___ Data supplied ___

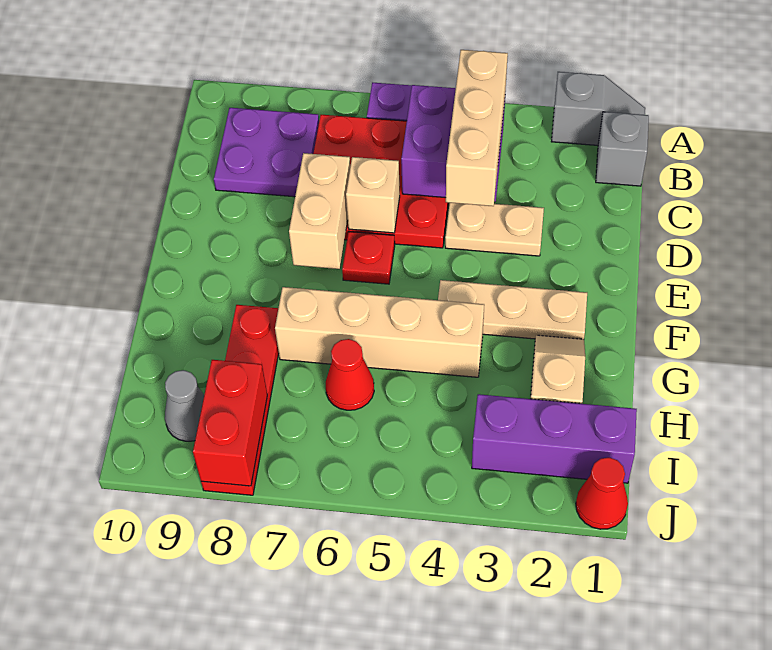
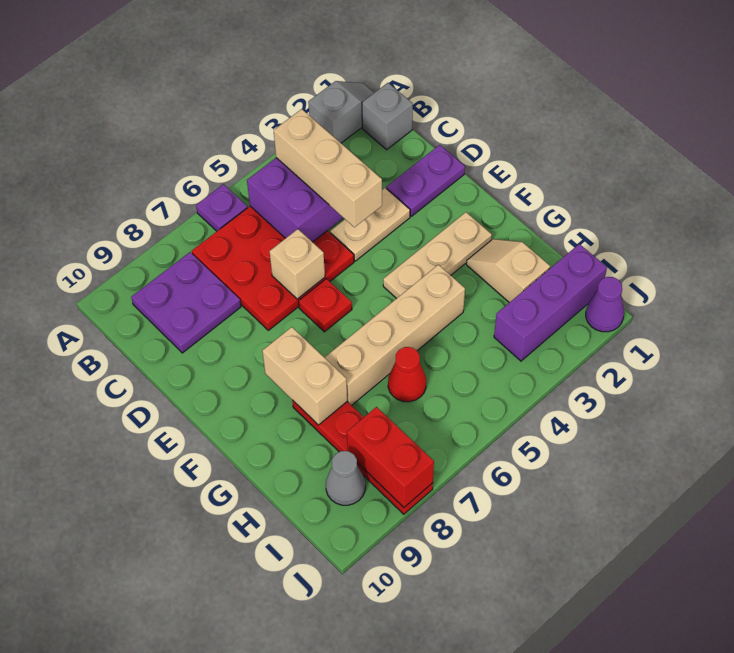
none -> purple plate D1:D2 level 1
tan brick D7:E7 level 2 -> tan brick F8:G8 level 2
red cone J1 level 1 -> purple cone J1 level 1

___
___ Data supplied ___

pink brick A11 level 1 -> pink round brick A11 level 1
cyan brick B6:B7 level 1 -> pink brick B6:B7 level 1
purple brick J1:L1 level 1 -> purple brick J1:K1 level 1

___

-- Goal of the exercise --
Transcribe the lines above between the line holding "tan brick D7:E7" and the line holding "red cone J1 level 1 -> purple cone J1 level 1", inclusive, exactly as they stand and with nothing added.

-- Answer box --
tan brick D7:E7 level 2 -> tan brick F8:G8 level 2
red cone J1 level 1 -> purple cone J1 level 1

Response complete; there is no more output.